Data excerpts:
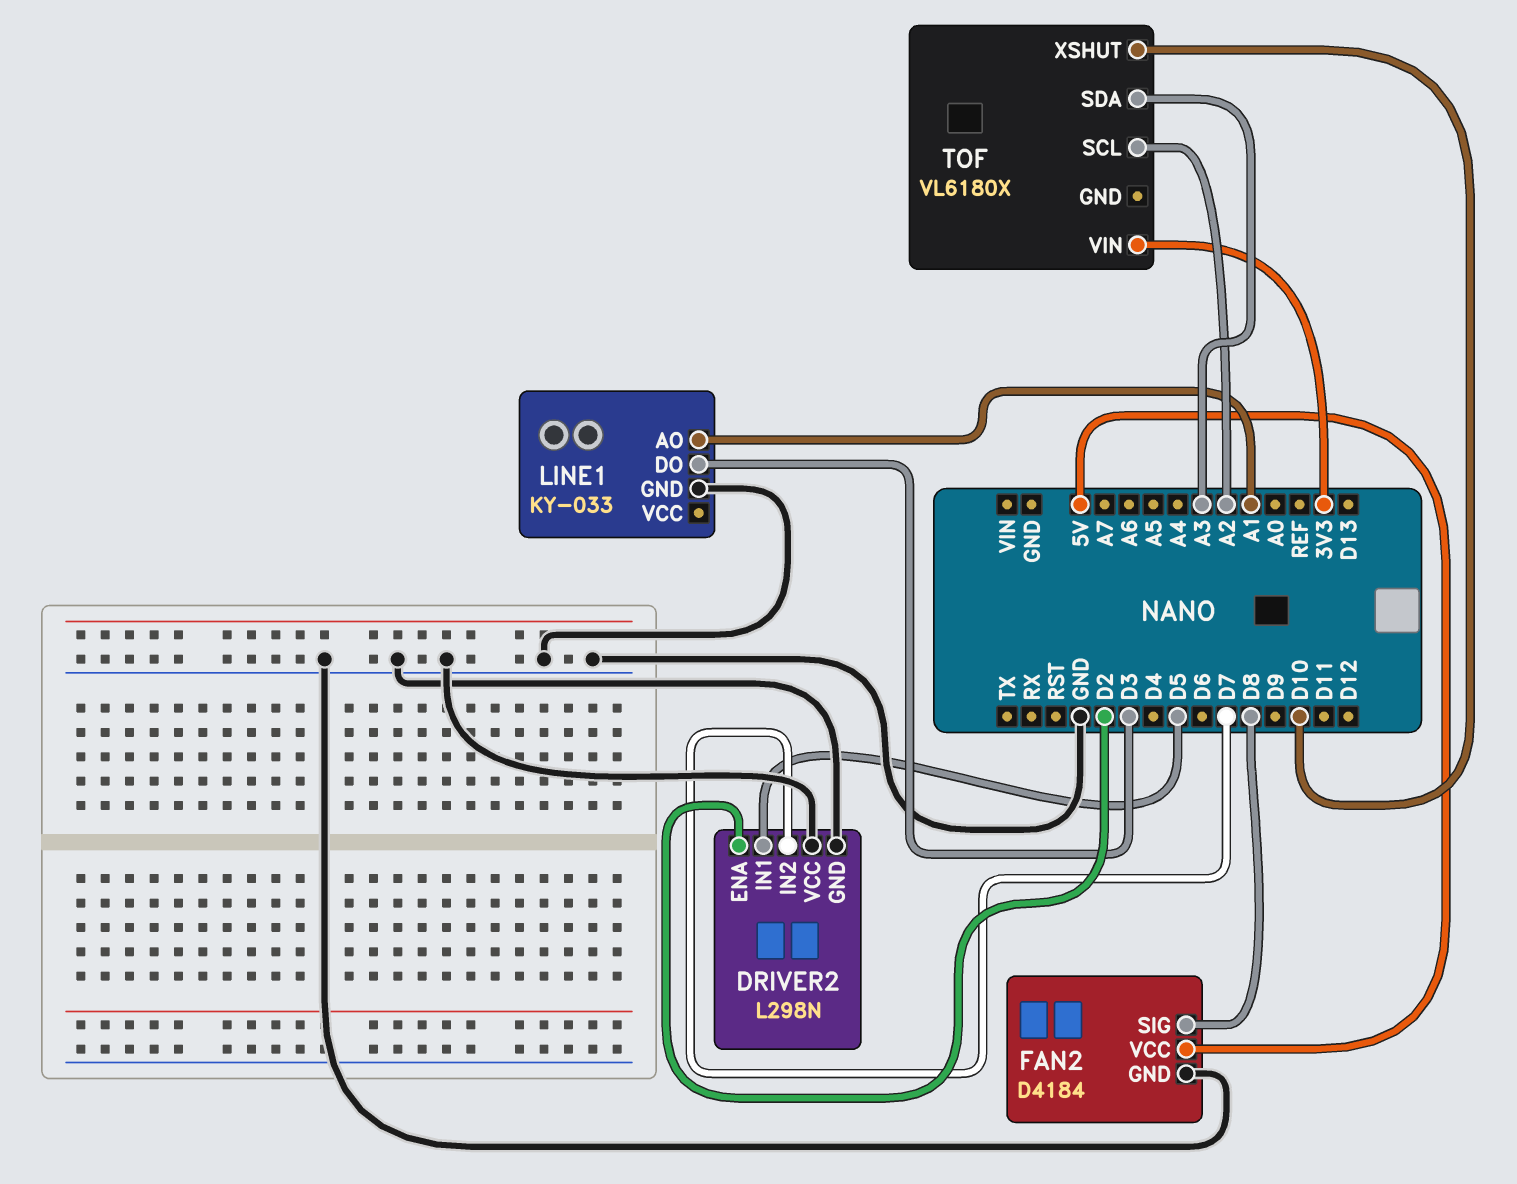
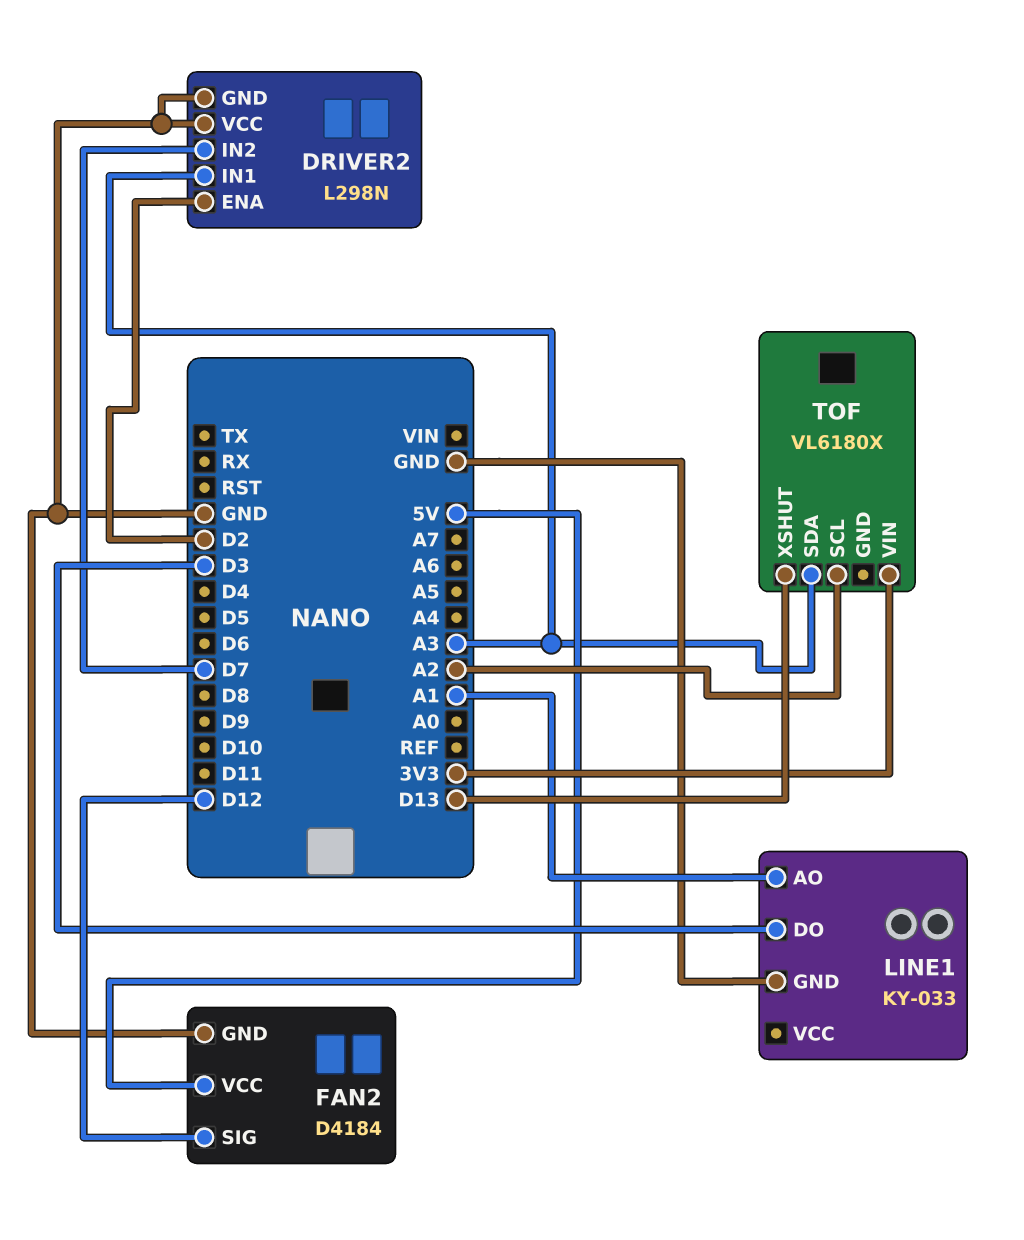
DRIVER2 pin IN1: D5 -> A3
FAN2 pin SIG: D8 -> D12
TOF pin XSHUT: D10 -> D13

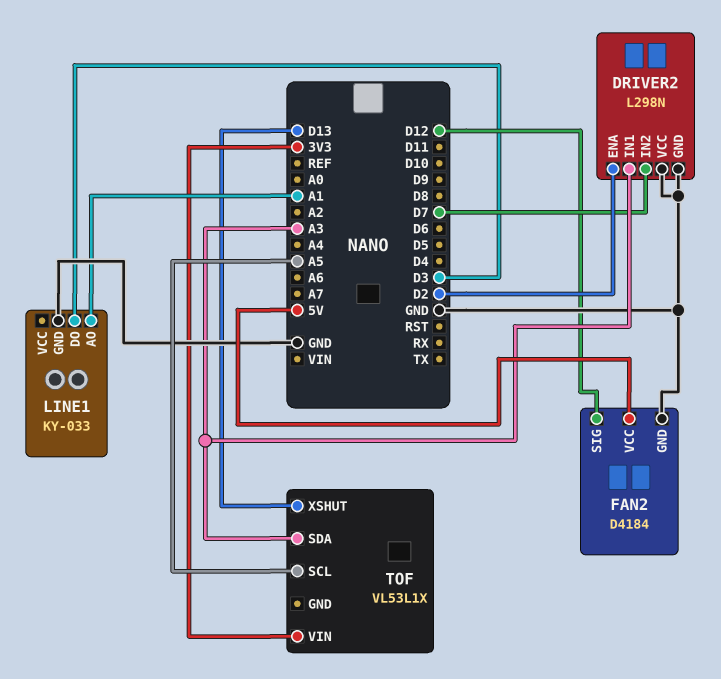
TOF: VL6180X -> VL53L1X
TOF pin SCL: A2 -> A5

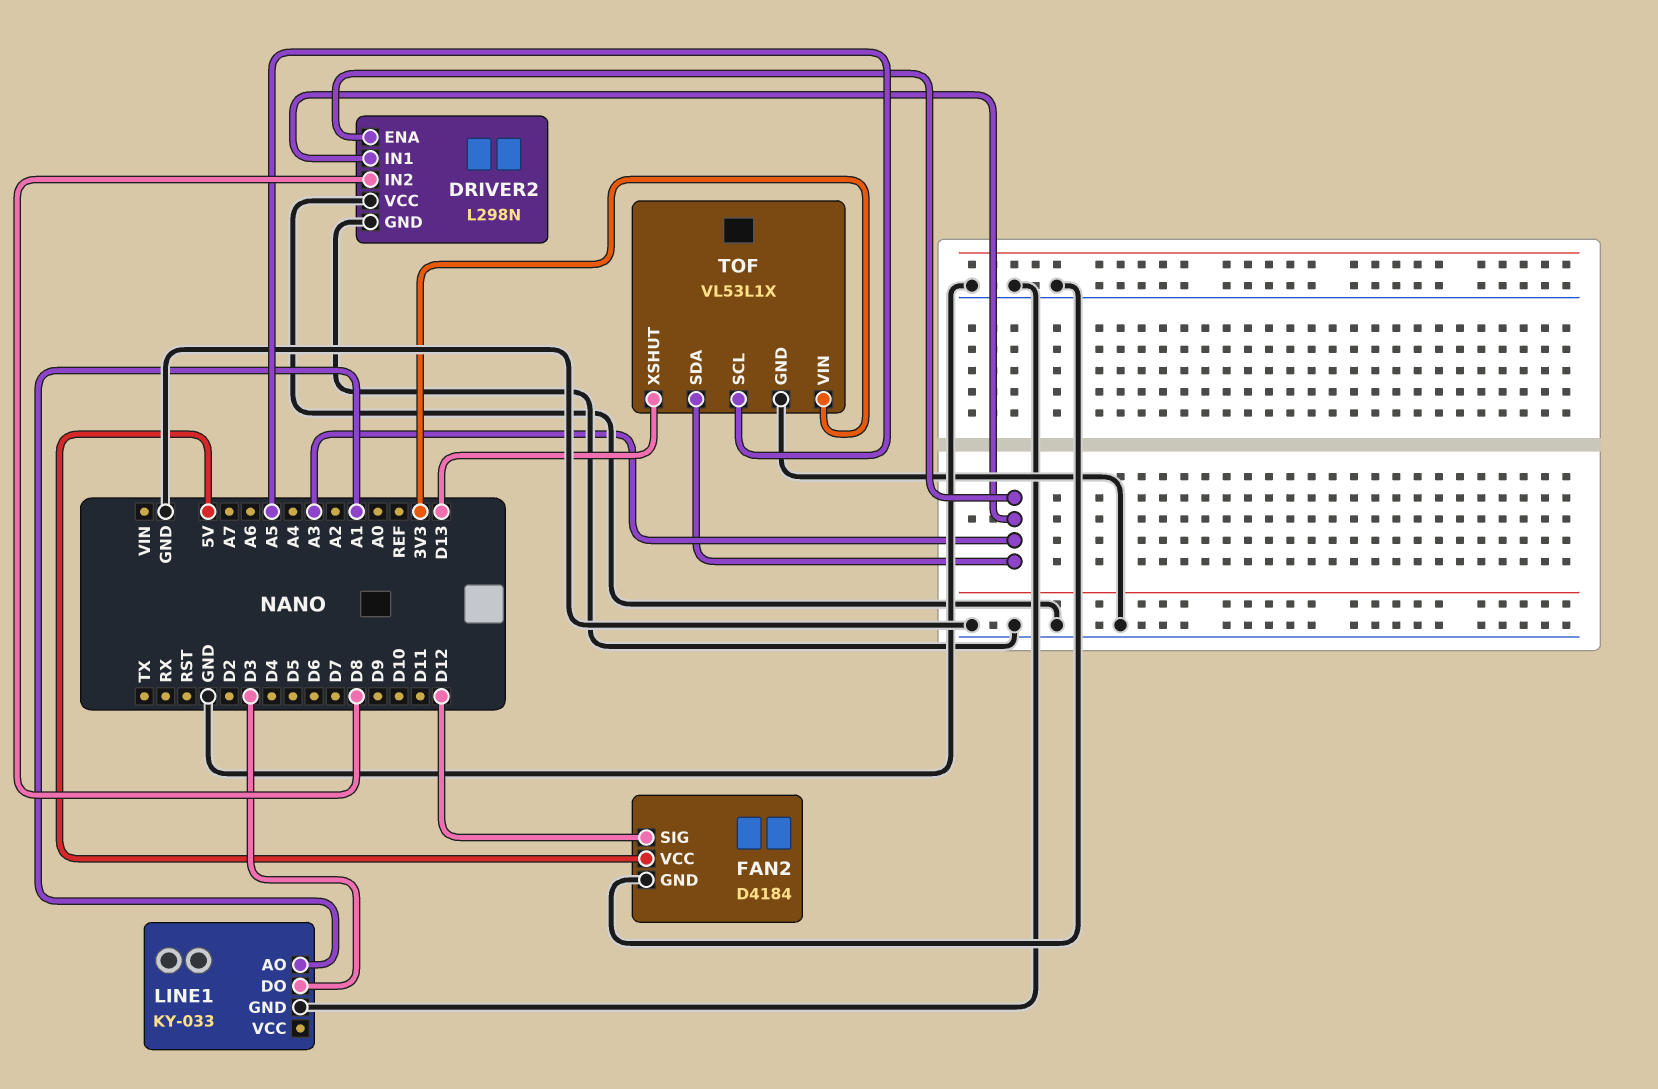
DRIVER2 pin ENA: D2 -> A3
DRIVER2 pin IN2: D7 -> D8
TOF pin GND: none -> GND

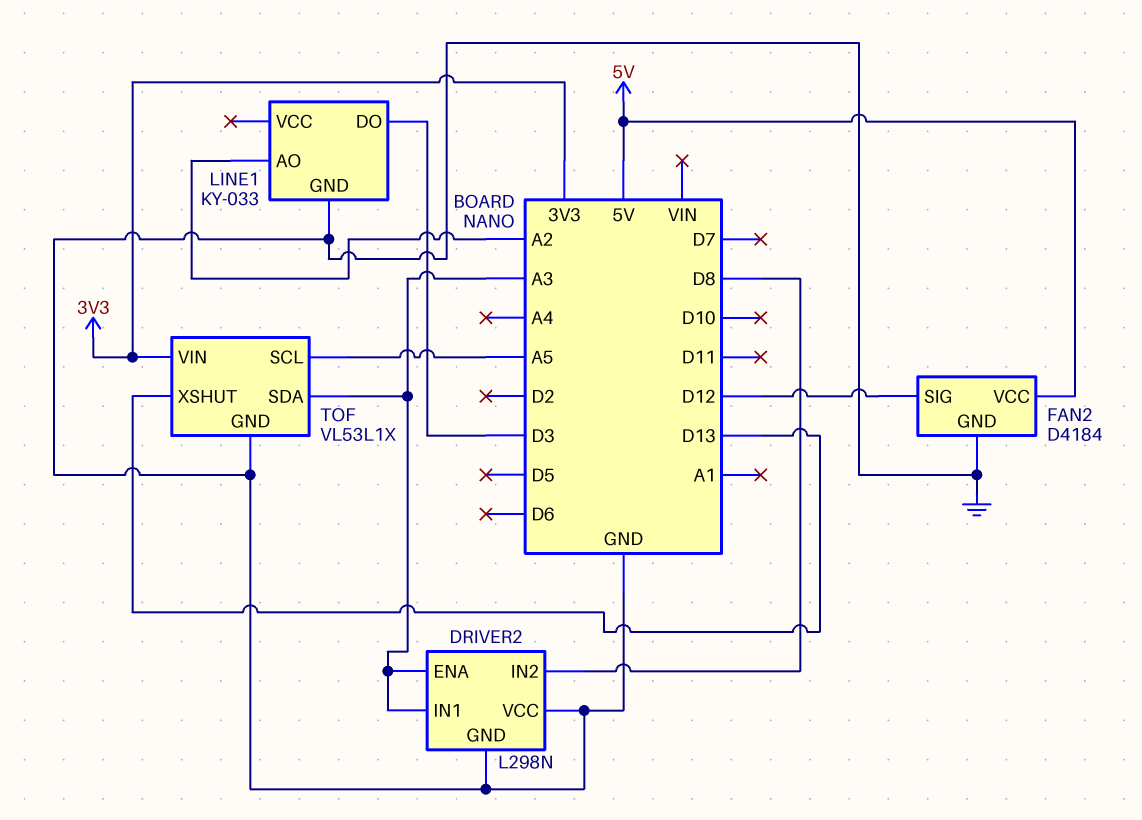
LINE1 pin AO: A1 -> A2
==
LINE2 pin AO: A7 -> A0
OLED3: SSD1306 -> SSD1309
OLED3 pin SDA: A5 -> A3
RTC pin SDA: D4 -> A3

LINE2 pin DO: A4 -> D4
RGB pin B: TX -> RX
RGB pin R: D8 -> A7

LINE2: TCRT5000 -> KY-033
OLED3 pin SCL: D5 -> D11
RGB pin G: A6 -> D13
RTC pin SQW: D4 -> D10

What you should do: In the entries above, find the line with "TOF pin SCL: A2 -> A5" and the line with "LINE1 pin AO: A1 -> A2". Return exactly those lines and all the ones between them, pictures excluded.

Answer section:
TOF pin SCL: A2 -> A5

DRIVER2 pin ENA: D2 -> A3
DRIVER2 pin IN2: D7 -> D8
TOF pin GND: none -> GND

LINE1 pin AO: A1 -> A2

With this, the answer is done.